# REQUIRED ACTION:
Give back only the lines in the records below from the one with "orange triangle: (154, 118)" to the one with "red line: (88, 186) -> (131, 338), moved", both inclusive, word for word.

# TASK INPUTS:
=======

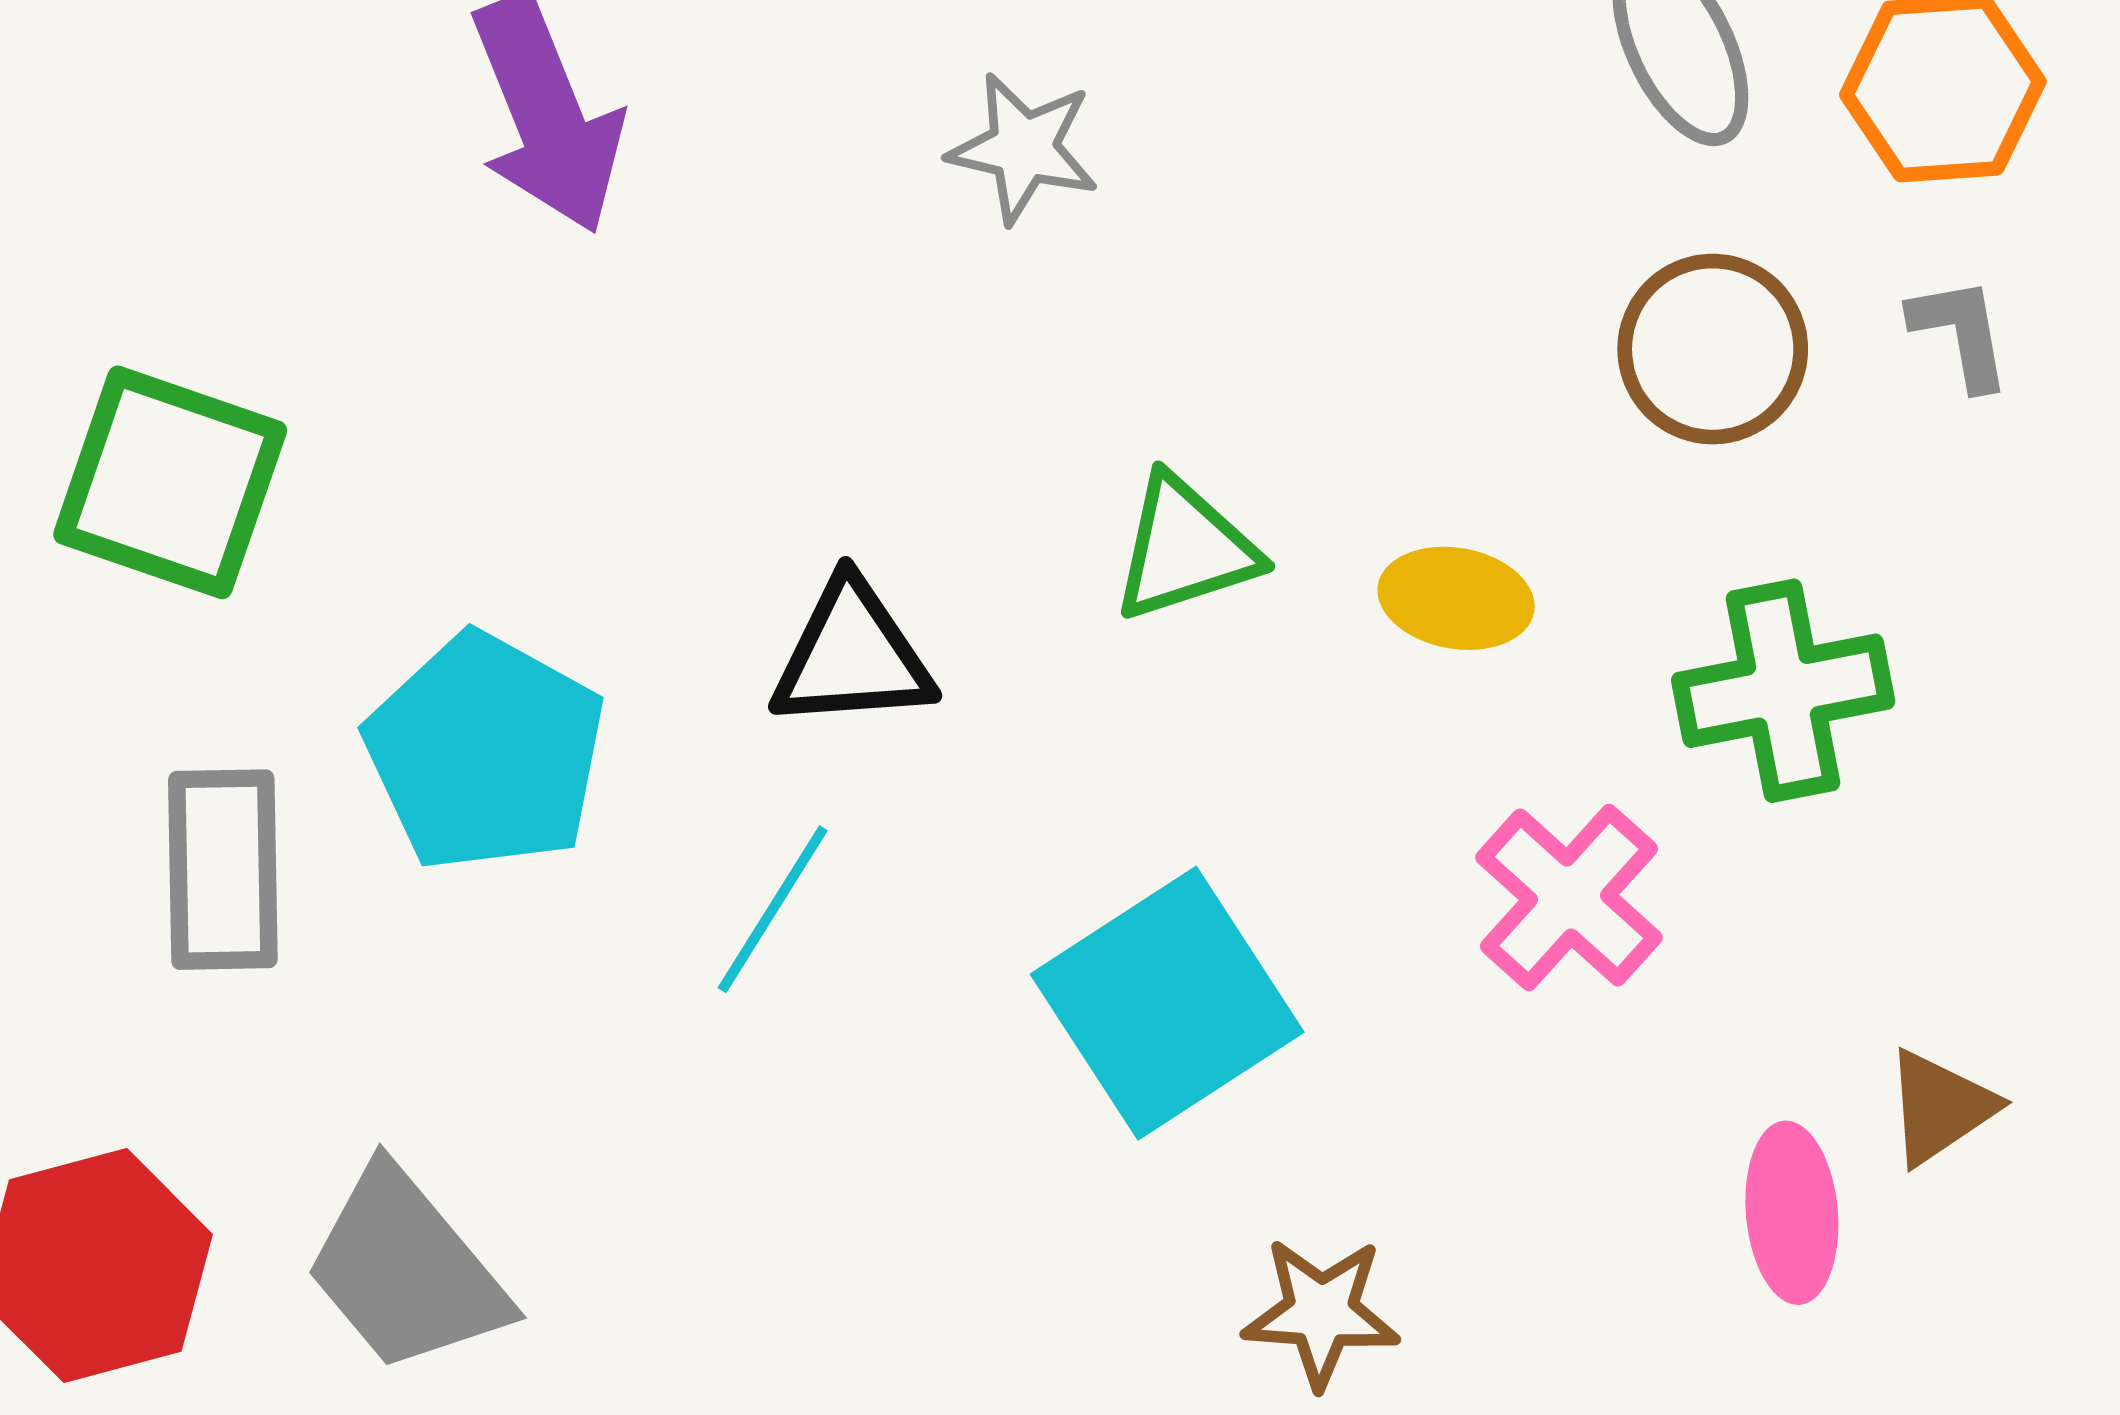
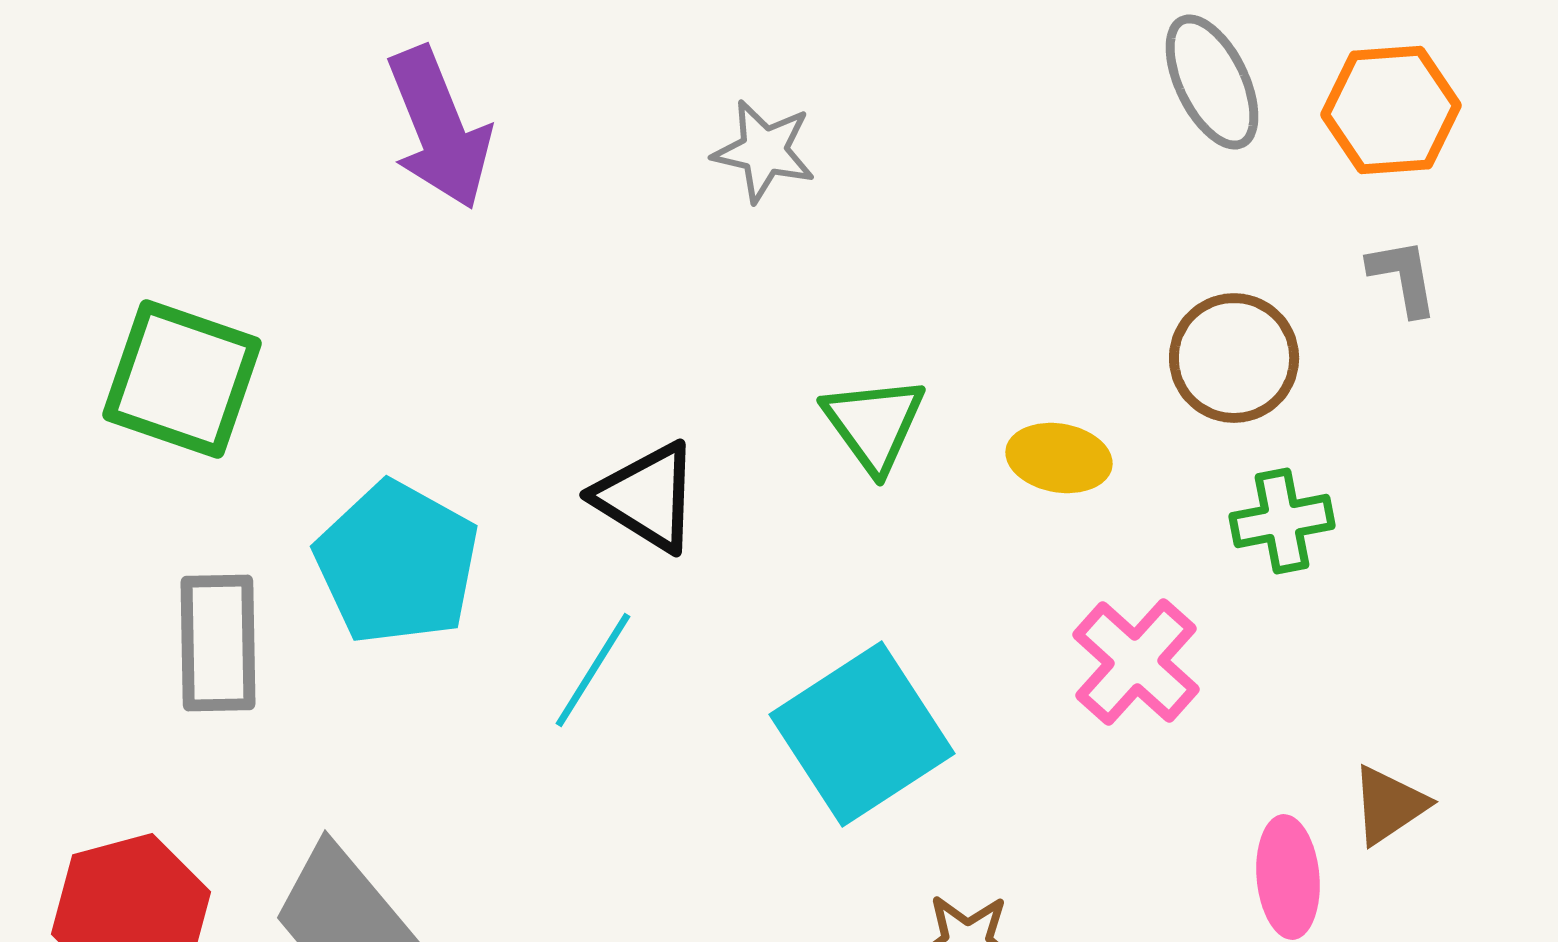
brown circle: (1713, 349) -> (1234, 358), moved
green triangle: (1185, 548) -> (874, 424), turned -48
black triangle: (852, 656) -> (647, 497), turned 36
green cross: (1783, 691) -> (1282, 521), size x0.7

=======

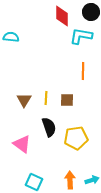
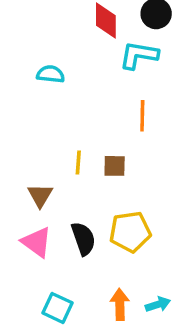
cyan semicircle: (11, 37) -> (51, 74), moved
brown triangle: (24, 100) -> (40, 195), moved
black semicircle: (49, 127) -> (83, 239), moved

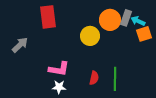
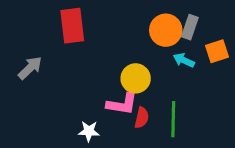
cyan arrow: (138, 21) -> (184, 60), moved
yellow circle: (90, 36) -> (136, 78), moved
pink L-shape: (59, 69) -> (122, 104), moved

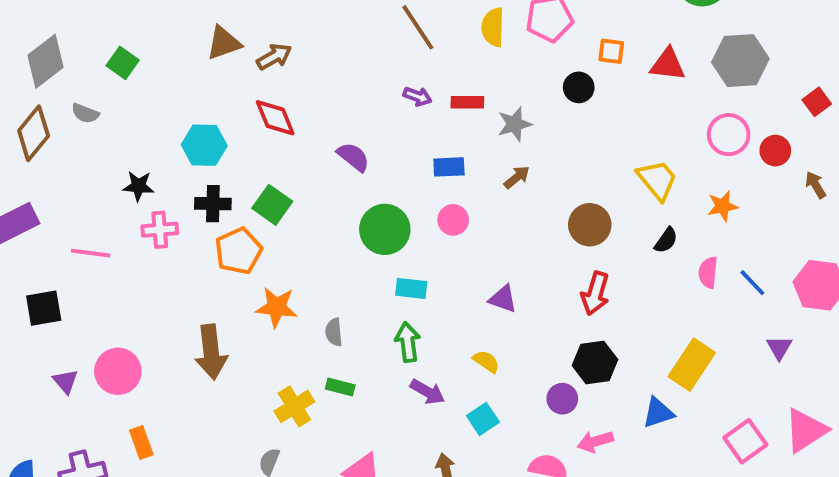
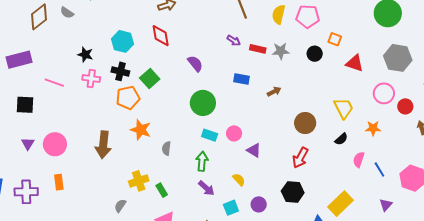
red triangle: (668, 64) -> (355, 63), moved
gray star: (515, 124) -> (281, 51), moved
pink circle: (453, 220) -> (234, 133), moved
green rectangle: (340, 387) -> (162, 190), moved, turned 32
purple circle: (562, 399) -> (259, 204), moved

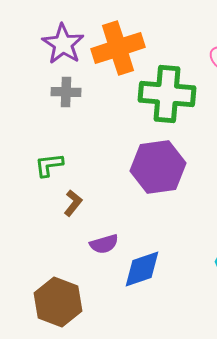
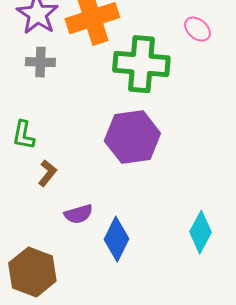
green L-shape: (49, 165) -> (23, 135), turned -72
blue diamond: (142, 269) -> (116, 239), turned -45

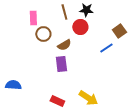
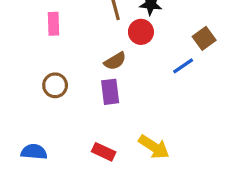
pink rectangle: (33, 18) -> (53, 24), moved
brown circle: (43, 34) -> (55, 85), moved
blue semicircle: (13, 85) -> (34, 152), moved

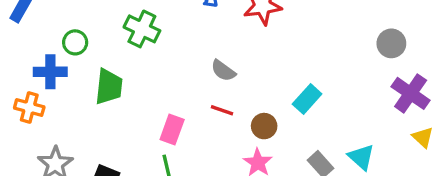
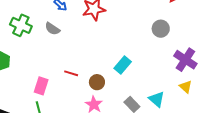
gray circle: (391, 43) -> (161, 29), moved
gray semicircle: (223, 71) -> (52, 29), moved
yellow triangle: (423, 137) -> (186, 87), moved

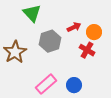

=======

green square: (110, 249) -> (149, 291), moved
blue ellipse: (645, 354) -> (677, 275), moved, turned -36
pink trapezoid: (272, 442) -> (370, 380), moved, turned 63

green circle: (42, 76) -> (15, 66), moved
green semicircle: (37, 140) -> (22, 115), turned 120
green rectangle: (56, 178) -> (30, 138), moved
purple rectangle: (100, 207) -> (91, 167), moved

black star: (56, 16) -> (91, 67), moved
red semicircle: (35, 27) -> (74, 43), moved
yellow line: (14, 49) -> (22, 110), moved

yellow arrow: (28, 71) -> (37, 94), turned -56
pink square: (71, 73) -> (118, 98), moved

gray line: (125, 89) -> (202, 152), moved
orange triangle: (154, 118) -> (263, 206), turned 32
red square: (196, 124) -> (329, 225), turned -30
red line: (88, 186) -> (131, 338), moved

=======

# RESPONSE AREA:
orange triangle: (154, 118) -> (263, 206), turned 32
red square: (196, 124) -> (329, 225), turned -30
red line: (88, 186) -> (131, 338), moved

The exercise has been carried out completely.